= Beginning of Section =
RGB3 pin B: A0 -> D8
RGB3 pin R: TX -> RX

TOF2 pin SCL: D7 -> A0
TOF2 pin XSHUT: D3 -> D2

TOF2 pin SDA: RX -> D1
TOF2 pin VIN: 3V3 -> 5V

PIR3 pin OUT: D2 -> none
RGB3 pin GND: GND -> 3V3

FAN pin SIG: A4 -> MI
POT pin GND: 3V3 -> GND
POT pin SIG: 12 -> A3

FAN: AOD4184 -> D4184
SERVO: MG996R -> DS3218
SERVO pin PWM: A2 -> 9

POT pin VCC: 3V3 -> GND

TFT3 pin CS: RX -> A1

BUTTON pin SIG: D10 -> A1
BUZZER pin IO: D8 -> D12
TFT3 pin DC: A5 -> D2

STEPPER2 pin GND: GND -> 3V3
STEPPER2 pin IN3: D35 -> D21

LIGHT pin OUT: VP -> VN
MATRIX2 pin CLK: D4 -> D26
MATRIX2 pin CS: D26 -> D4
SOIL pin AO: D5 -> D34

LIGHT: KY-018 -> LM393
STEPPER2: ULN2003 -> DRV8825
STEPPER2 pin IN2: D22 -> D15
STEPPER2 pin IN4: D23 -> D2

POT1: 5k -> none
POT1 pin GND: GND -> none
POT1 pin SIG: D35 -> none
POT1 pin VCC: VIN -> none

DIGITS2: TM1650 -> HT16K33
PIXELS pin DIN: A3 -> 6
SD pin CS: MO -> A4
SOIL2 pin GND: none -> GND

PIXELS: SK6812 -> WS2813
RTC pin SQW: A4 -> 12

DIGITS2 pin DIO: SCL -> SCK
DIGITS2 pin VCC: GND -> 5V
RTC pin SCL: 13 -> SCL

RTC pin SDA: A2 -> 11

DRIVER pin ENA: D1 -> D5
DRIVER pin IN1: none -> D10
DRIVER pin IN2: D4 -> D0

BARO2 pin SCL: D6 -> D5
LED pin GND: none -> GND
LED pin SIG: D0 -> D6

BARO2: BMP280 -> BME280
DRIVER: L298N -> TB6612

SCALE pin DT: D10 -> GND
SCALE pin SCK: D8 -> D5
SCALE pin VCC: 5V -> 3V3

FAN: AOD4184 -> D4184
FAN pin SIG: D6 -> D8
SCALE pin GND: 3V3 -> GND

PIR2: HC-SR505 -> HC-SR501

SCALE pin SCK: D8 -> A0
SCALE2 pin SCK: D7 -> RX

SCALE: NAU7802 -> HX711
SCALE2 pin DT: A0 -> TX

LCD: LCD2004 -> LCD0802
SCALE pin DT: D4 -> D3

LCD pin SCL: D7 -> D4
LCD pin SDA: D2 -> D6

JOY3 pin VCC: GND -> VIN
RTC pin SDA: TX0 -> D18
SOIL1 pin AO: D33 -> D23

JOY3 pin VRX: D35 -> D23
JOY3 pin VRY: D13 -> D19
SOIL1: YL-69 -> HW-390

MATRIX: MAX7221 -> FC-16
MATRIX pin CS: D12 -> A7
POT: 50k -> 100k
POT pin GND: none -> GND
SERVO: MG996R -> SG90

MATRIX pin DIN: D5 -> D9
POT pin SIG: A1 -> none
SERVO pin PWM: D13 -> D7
= End of Section =
EXERCISE
Set down the whole of the material, exactly.

RESULT FOR THIS EXERCISE
RGB3 pin B: A0 -> D8
RGB3 pin R: TX -> RX

TOF2 pin SCL: D7 -> A0
TOF2 pin XSHUT: D3 -> D2

TOF2 pin SDA: RX -> D1
TOF2 pin VIN: 3V3 -> 5V

PIR3 pin OUT: D2 -> none
RGB3 pin GND: GND -> 3V3

FAN pin SIG: A4 -> MI
POT pin GND: 3V3 -> GND
POT pin SIG: 12 -> A3

FAN: AOD4184 -> D4184
SERVO: MG996R -> DS3218
SERVO pin PWM: A2 -> 9

POT pin VCC: 3V3 -> GND

TFT3 pin CS: RX -> A1

BUTTON pin SIG: D10 -> A1
BUZZER pin IO: D8 -> D12
TFT3 pin DC: A5 -> D2

STEPPER2 pin GND: GND -> 3V3
STEPPER2 pin IN3: D35 -> D21

LIGHT pin OUT: VP -> VN
MATRIX2 pin CLK: D4 -> D26
MATRIX2 pin CS: D26 -> D4
SOIL pin AO: D5 -> D34

LIGHT: KY-018 -> LM393
STEPPER2: ULN2003 -> DRV8825
STEPPER2 pin IN2: D22 -> D15
STEPPER2 pin IN4: D23 -> D2

POT1: 5k -> none
POT1 pin GND: GND -> none
POT1 pin SIG: D35 -> none
POT1 pin VCC: VIN -> none

DIGITS2: TM1650 -> HT16K33
PIXELS pin DIN: A3 -> 6
SD pin CS: MO -> A4
SOIL2 pin GND: none -> GND

PIXELS: SK6812 -> WS2813
RTC pin SQW: A4 -> 12

DIGITS2 pin DIO: SCL -> SCK
DIGITS2 pin VCC: GND -> 5V
RTC pin SCL: 13 -> SCL

RTC pin SDA: A2 -> 11

DRIVER pin ENA: D1 -> D5
DRIVER pin IN1: none -> D10
DRIVER pin IN2: D4 -> D0

BARO2 pin SCL: D6 -> D5
LED pin GND: none -> GND
LED pin SIG: D0 -> D6

BARO2: BMP280 -> BME280
DRIVER: L298N -> TB6612

SCALE pin DT: D10 -> GND
SCALE pin SCK: D8 -> D5
SCALE pin VCC: 5V -> 3V3

FAN: AOD4184 -> D4184
FAN pin SIG: D6 -> D8
SCALE pin GND: 3V3 -> GND

PIR2: HC-SR505 -> HC-SR501

SCALE pin SCK: D8 -> A0
SCALE2 pin SCK: D7 -> RX

SCALE: NAU7802 -> HX711
SCALE2 pin DT: A0 -> TX

LCD: LCD2004 -> LCD0802
SCALE pin DT: D4 -> D3

LCD pin SCL: D7 -> D4
LCD pin SDA: D2 -> D6

JOY3 pin VCC: GND -> VIN
RTC pin SDA: TX0 -> D18
SOIL1 pin AO: D33 -> D23

JOY3 pin VRX: D35 -> D23
JOY3 pin VRY: D13 -> D19
SOIL1: YL-69 -> HW-390

MATRIX: MAX7221 -> FC-16
MATRIX pin CS: D12 -> A7
POT: 50k -> 100k
POT pin GND: none -> GND
SERVO: MG996R -> SG90

MATRIX pin DIN: D5 -> D9
POT pin SIG: A1 -> none
SERVO pin PWM: D13 -> D7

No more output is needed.